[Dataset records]
════════════════
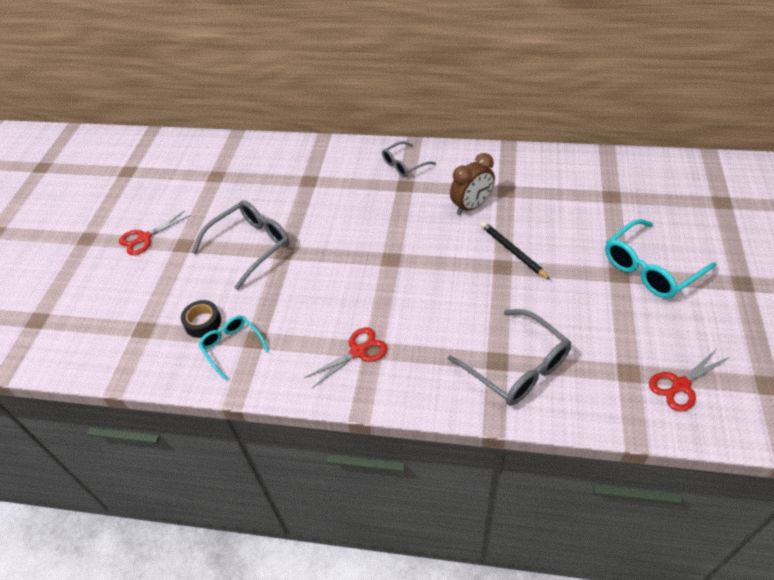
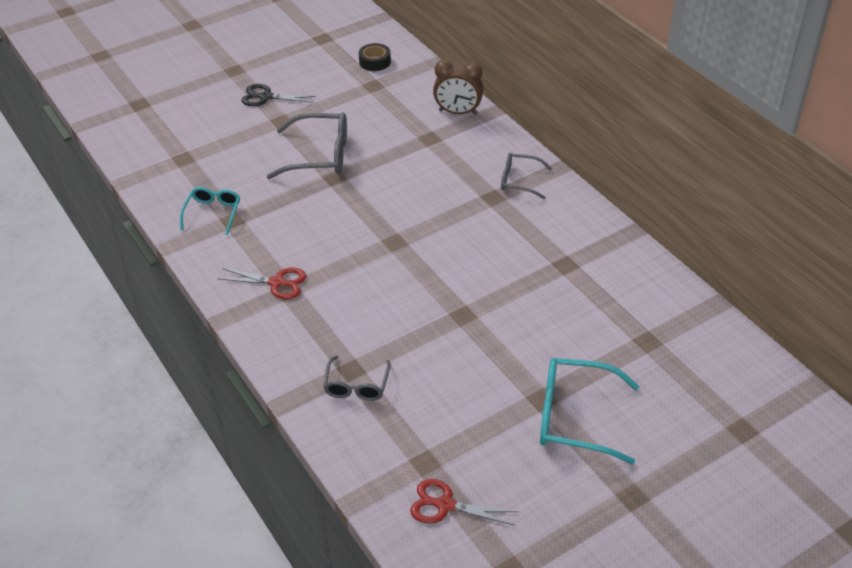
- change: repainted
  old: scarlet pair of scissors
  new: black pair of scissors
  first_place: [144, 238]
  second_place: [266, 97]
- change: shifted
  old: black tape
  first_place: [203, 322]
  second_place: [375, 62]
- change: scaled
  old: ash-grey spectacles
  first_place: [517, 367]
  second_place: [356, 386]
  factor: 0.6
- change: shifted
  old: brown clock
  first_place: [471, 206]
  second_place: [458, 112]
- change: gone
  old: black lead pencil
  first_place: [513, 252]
════════════════
YOUR ASSIGNMENT: Among the records above, find each line holding the string "black" and pull it out.

RESULT OF THE TASK:
  new: black pair of scissors
  old: black tape
  old: black lead pencil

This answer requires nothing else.